Since only the total matters, count the lines of these entries containing the word "plus" and write that total alone.

=== Revision comparison data ===
◆ ◆ ◆

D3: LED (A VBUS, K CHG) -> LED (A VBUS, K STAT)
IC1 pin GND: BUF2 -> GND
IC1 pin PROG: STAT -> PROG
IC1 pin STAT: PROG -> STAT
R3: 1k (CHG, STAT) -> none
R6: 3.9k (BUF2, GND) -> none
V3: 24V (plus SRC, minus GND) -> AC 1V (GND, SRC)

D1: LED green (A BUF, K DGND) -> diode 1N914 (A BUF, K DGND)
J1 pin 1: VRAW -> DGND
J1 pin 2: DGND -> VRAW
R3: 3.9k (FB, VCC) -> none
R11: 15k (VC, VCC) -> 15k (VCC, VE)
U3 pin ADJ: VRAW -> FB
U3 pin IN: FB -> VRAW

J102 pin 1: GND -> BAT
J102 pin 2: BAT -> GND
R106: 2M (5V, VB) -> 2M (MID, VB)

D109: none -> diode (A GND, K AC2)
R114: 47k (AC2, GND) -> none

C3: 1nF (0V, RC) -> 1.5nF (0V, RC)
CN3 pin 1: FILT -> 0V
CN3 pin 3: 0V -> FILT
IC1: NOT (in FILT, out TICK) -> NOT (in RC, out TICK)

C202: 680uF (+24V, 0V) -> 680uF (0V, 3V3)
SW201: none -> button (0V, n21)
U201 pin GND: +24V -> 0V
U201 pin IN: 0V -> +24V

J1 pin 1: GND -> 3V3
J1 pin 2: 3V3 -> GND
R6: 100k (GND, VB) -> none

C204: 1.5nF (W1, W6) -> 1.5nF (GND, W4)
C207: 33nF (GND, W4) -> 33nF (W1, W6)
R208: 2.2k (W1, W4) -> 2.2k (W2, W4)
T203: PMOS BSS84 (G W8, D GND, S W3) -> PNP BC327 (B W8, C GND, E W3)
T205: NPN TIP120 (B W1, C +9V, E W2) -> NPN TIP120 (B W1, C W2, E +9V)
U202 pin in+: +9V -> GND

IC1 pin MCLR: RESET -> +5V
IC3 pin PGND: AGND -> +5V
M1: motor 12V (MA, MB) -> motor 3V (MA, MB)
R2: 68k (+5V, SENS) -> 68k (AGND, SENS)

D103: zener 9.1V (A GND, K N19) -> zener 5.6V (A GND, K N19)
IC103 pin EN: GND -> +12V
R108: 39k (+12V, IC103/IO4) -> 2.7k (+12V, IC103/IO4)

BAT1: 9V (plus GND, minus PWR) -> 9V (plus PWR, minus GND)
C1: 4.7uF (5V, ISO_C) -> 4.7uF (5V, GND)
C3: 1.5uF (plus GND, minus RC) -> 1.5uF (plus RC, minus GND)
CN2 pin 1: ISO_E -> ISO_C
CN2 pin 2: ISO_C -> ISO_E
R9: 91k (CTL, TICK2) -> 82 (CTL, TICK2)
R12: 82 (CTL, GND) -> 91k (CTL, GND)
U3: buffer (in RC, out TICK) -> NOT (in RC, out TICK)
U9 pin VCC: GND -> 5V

◆ ◆ ◆

=== YOUR SOLUTION ===
3